Problem statement: Reproduce exactly, and only, the lines below from the one containing "camera: 175 degrees right, 0 degrees up" through the one containing "(480, 268) = (689, 431): none".

Supplied entries:
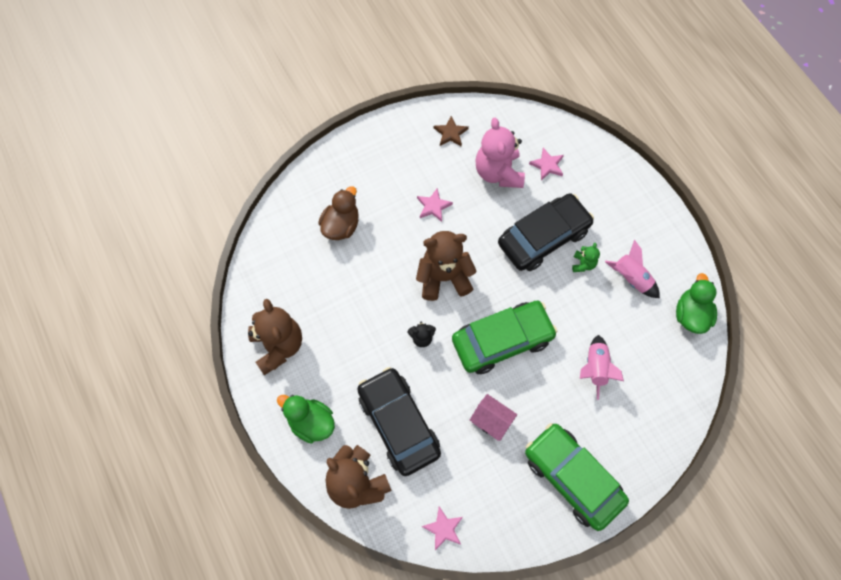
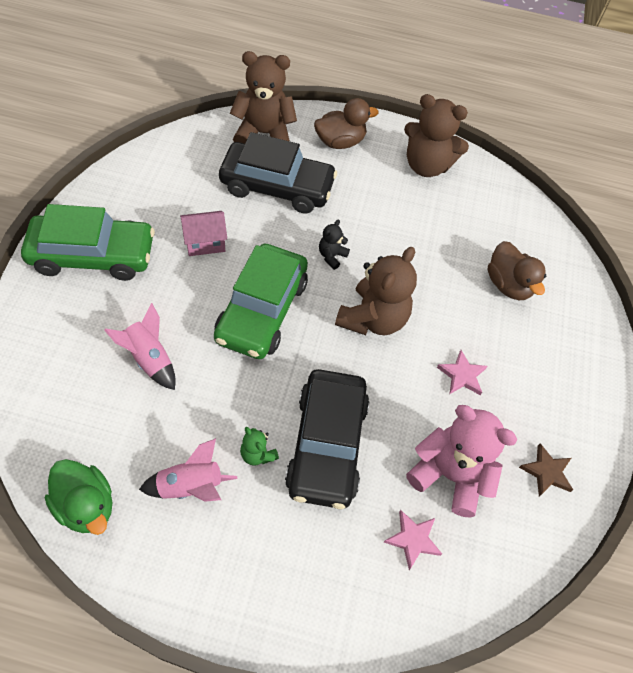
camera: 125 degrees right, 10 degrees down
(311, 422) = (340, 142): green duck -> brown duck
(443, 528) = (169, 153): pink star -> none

---

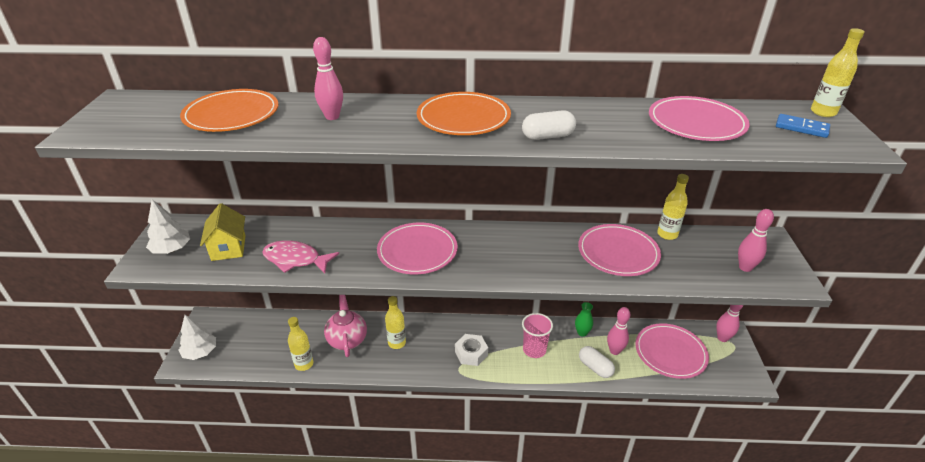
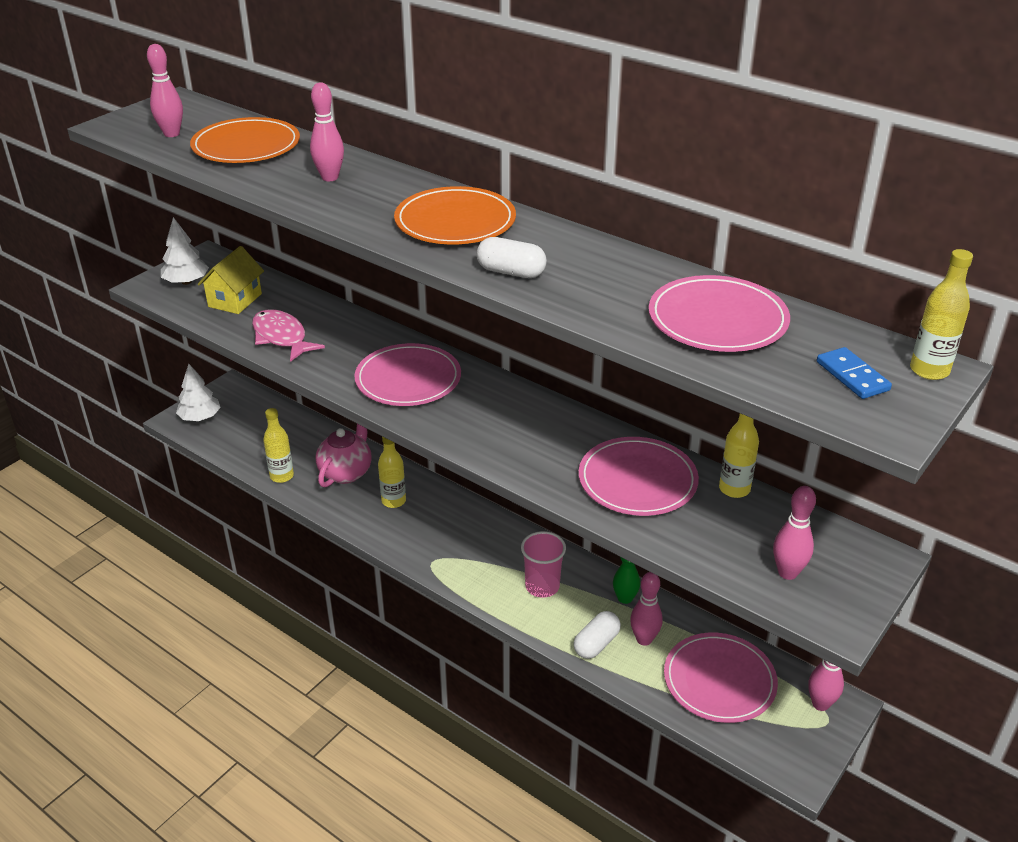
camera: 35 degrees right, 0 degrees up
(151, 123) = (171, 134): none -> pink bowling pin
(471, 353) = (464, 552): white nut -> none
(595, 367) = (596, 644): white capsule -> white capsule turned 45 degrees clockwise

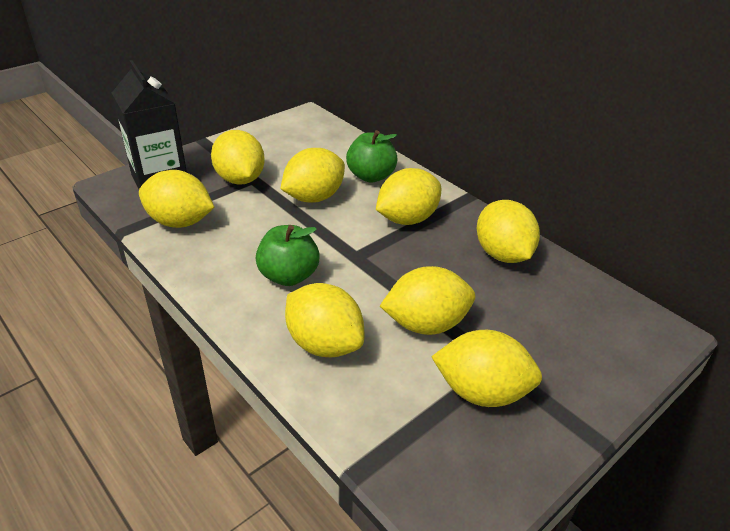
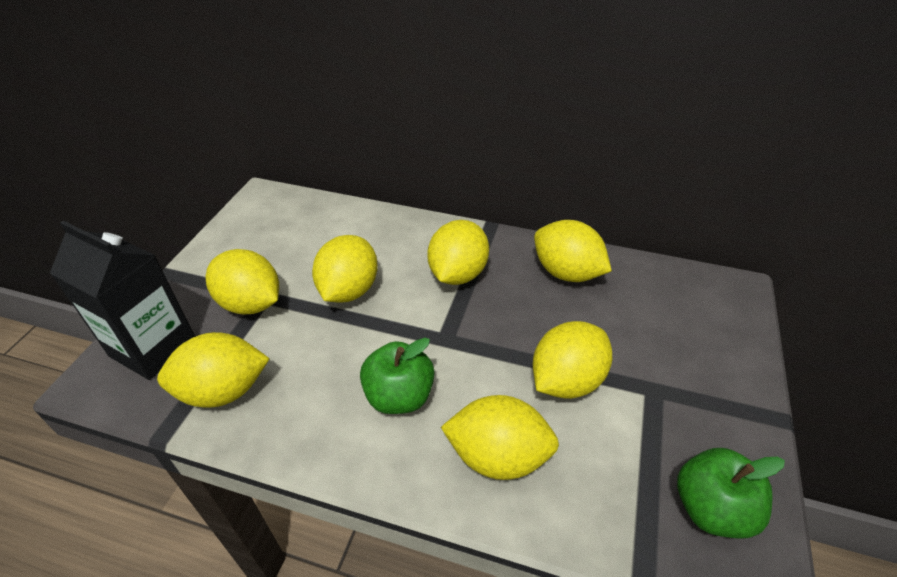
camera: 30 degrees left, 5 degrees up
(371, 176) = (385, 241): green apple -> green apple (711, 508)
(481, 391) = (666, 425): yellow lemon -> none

...

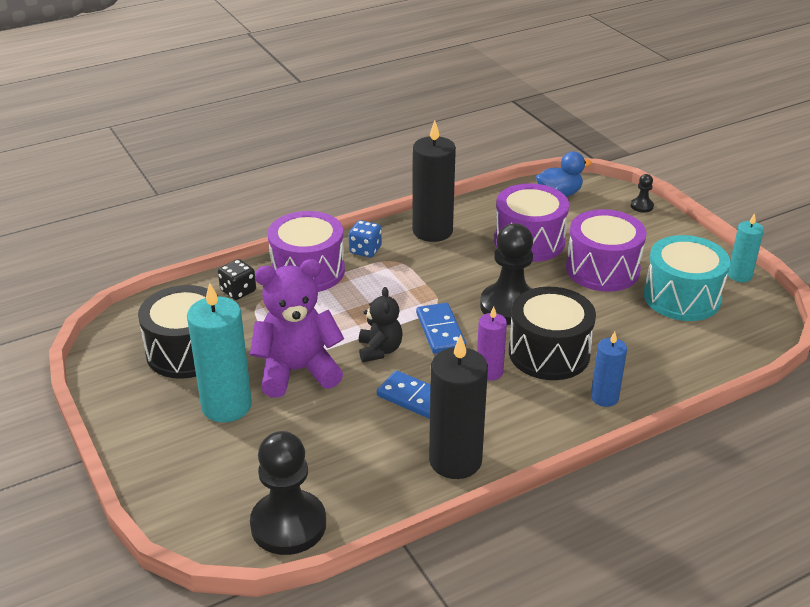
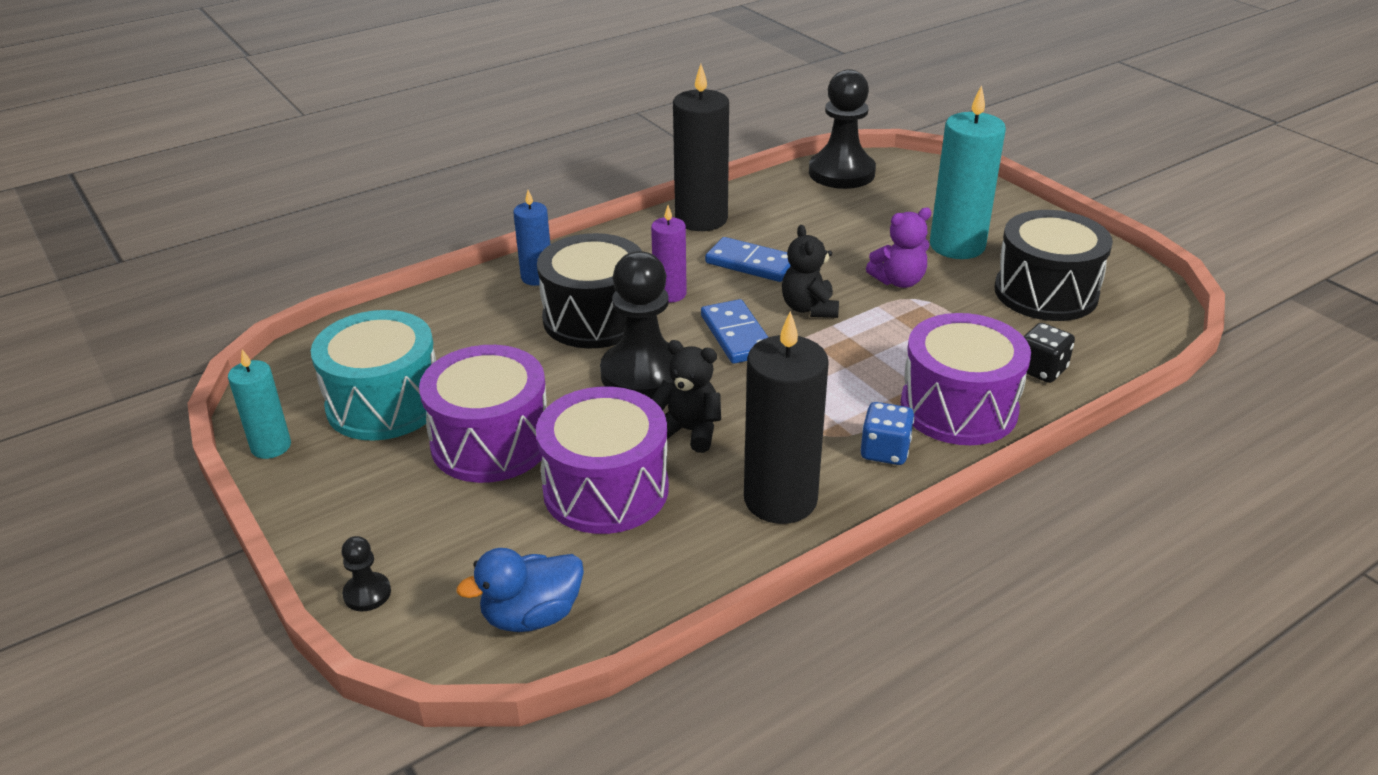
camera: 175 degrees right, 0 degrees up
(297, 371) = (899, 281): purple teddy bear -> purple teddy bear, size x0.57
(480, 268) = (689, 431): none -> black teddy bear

Answer for the task:
camera: 175 degrees right, 0 degrees up
(297, 371) = (899, 281): purple teddy bear -> purple teddy bear, size x0.57
(480, 268) = (689, 431): none -> black teddy bear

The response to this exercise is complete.